▶ **Exercise objective**: Each entry should be given again exactly, with any image left out.

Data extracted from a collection

-- -- --

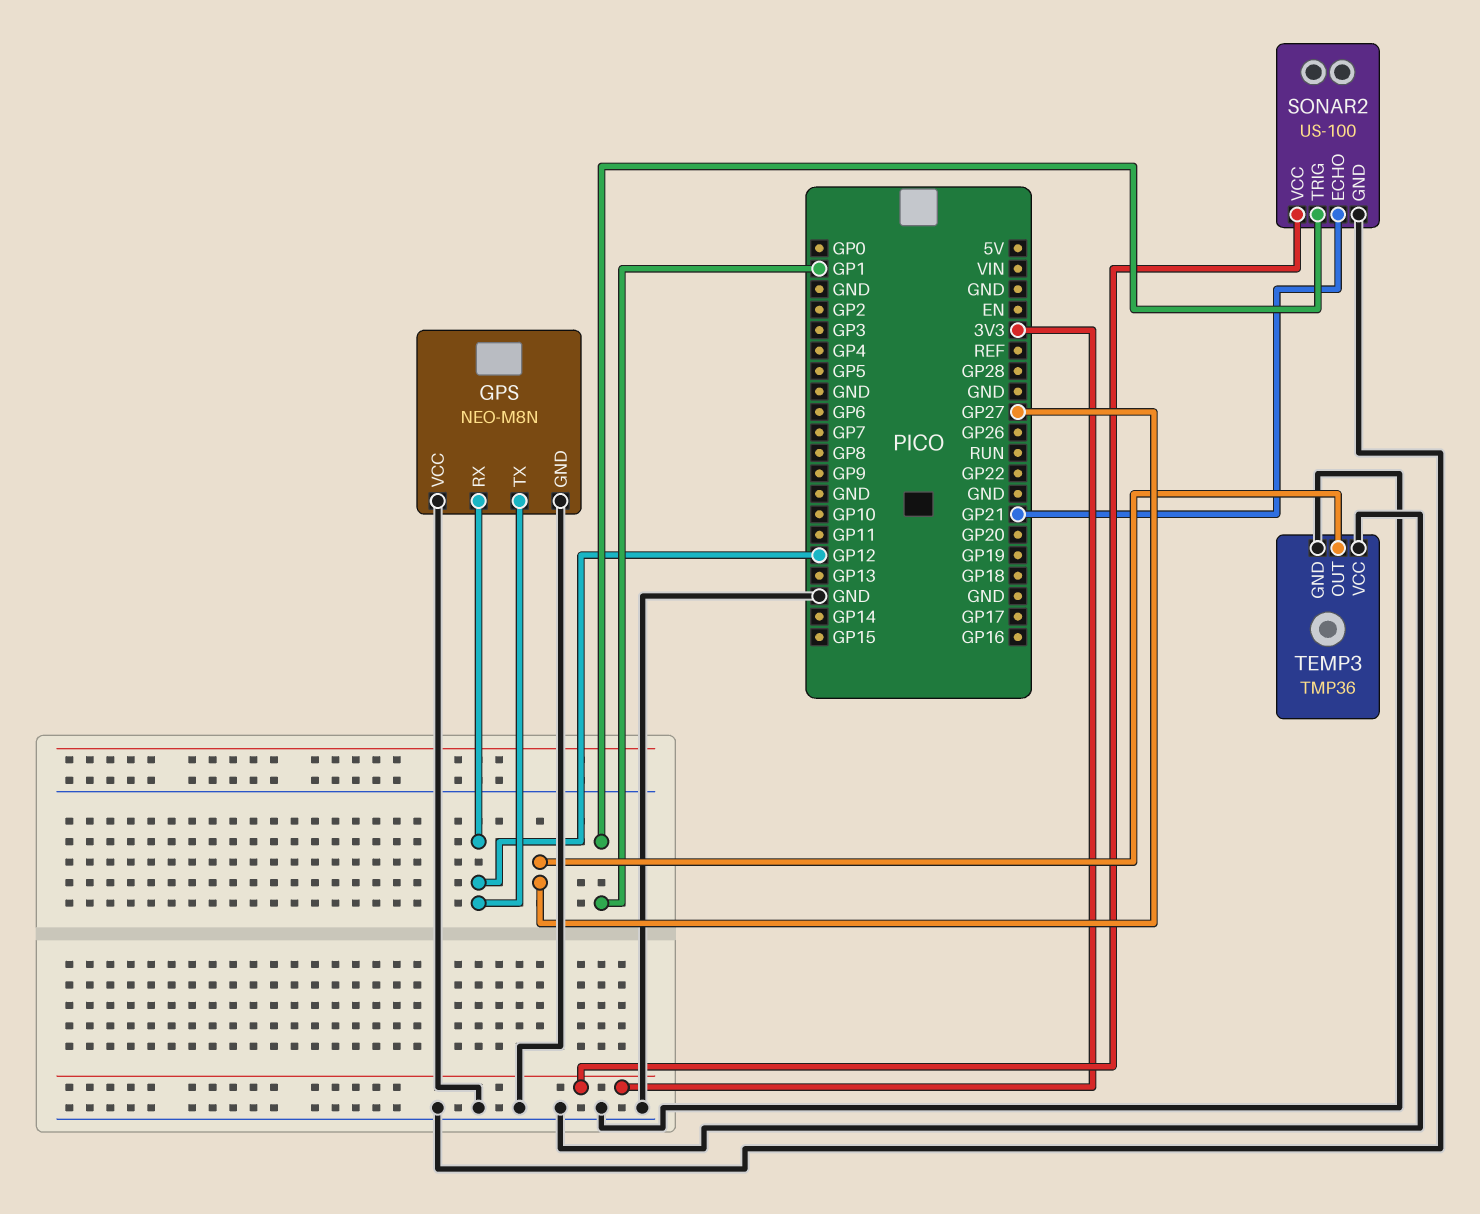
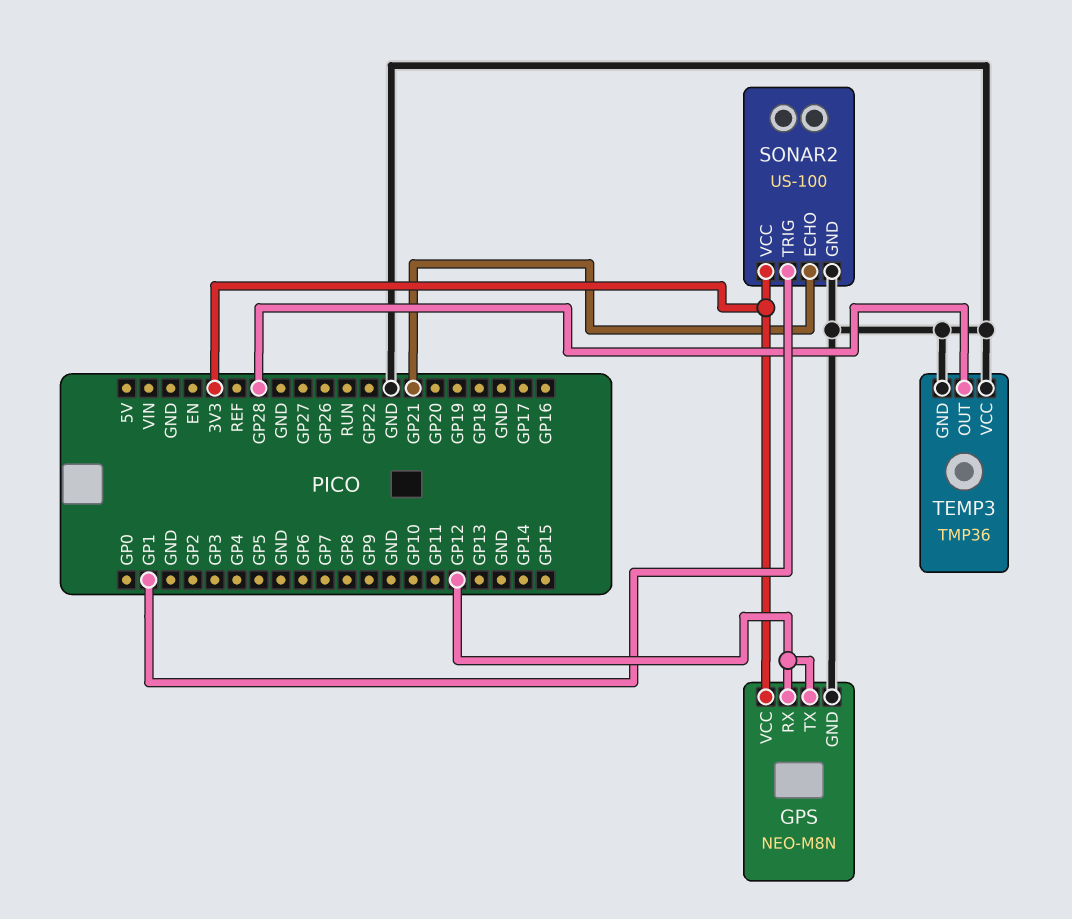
GPS pin VCC: GND -> 3V3
TEMP3 pin OUT: GP27 -> GP28

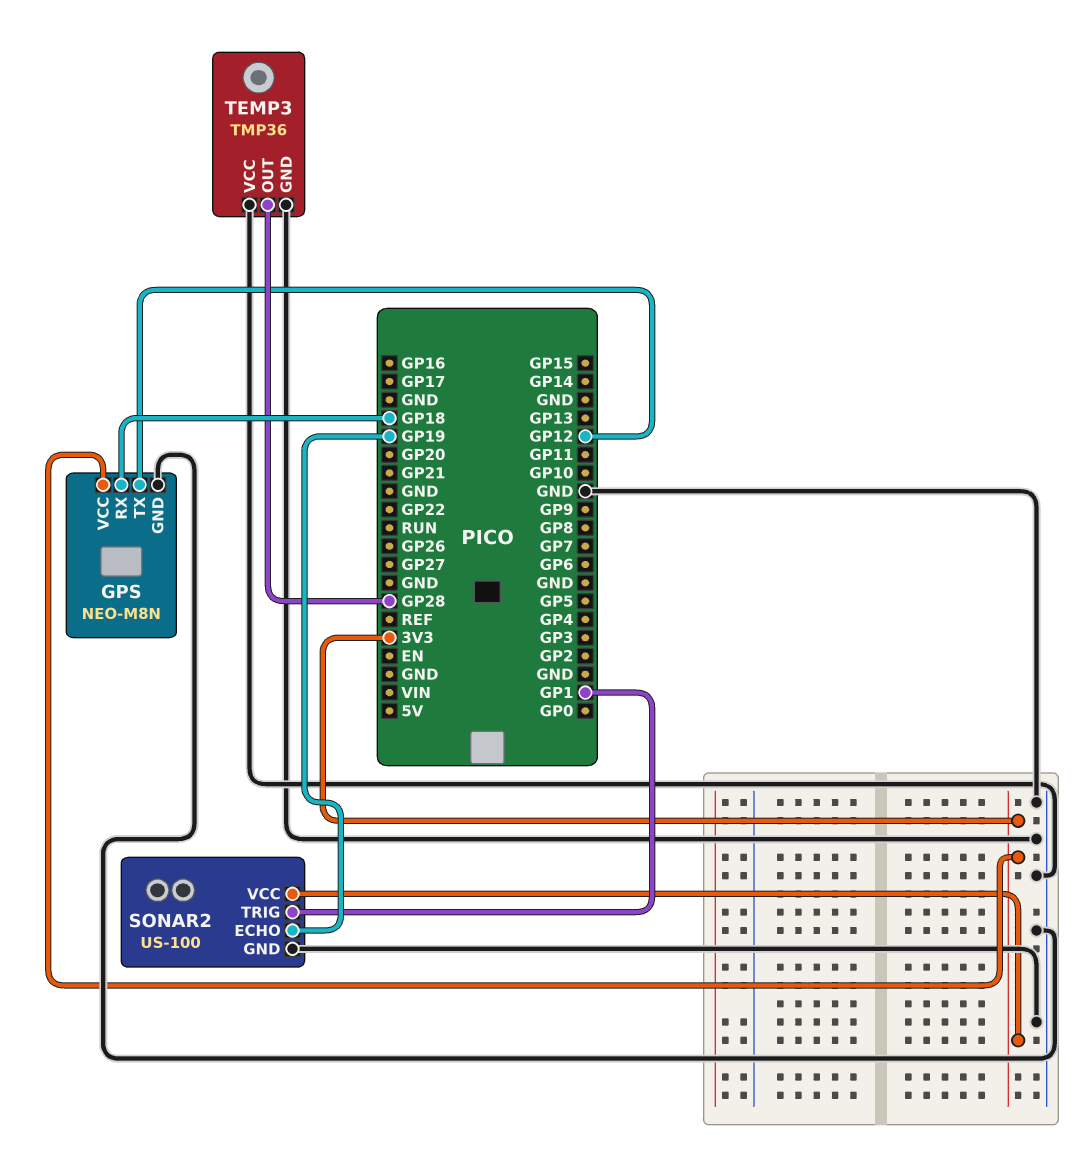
GPS pin RX: GP12 -> GP18
SONAR2 pin ECHO: GP21 -> GP19

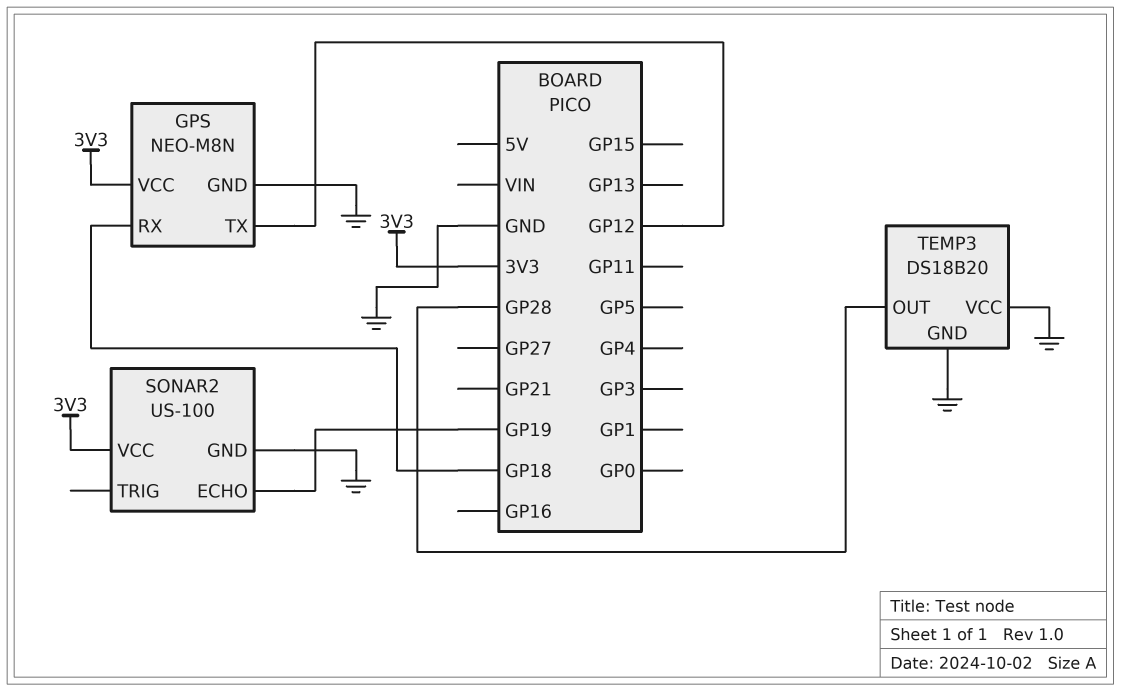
SONAR2 pin TRIG: GP1 -> none
TEMP3: TMP36 -> DS18B20

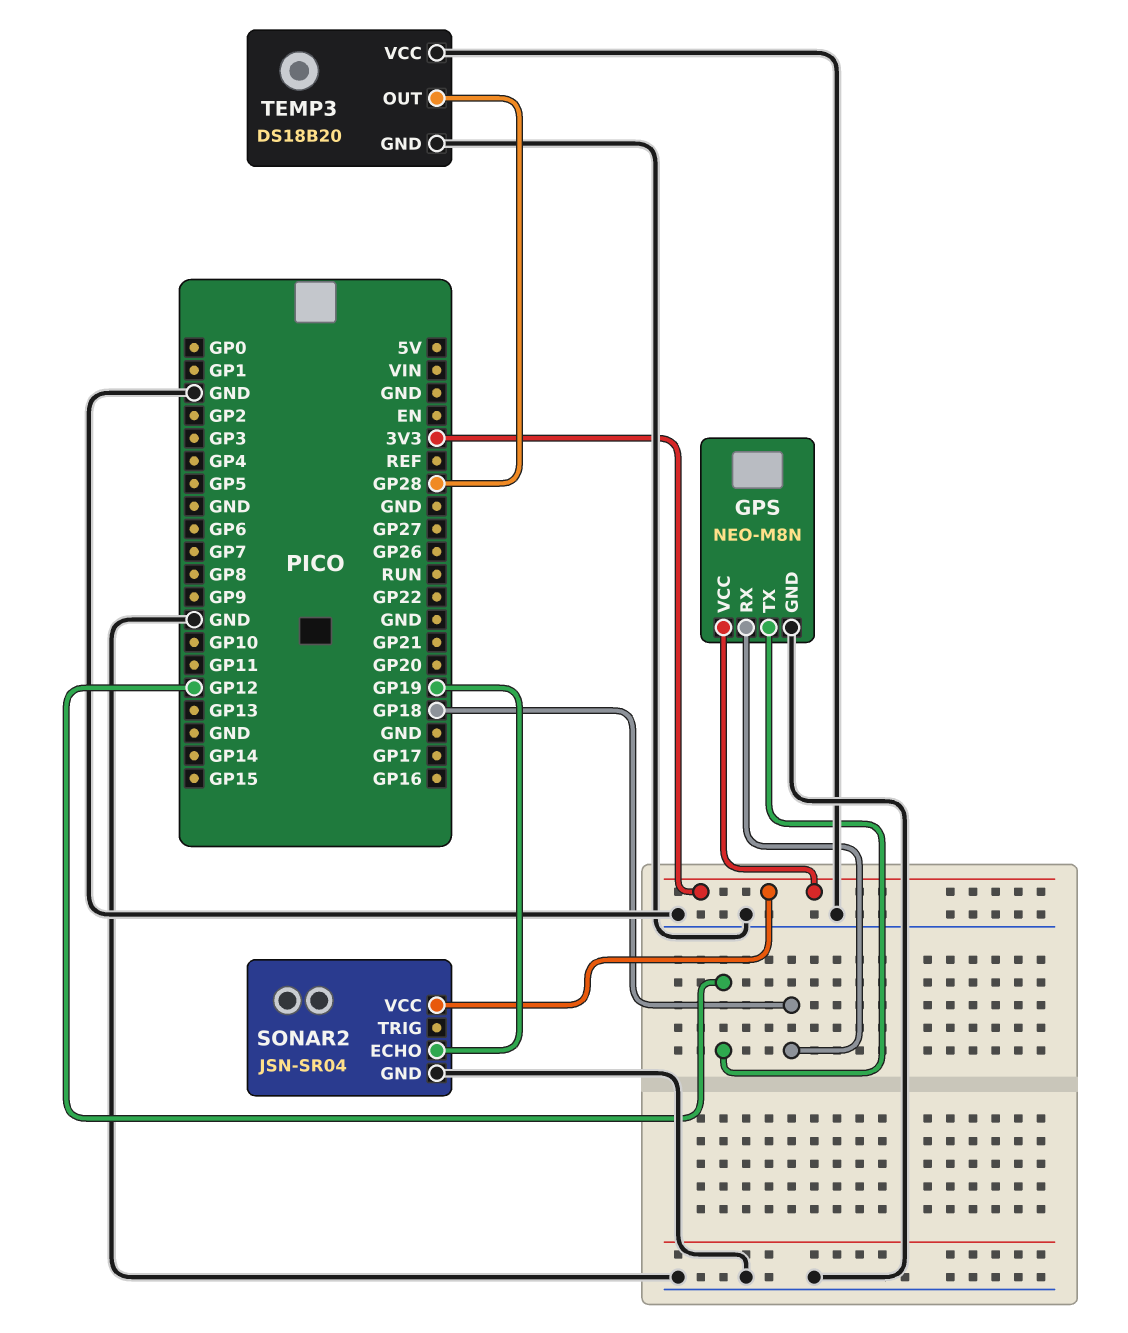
SONAR2: US-100 -> JSN-SR04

-- -- --

▶ **Answer for this exercise**:
GPS pin VCC: GND -> 3V3
TEMP3 pin OUT: GP27 -> GP28

GPS pin RX: GP12 -> GP18
SONAR2 pin ECHO: GP21 -> GP19

SONAR2 pin TRIG: GP1 -> none
TEMP3: TMP36 -> DS18B20

SONAR2: US-100 -> JSN-SR04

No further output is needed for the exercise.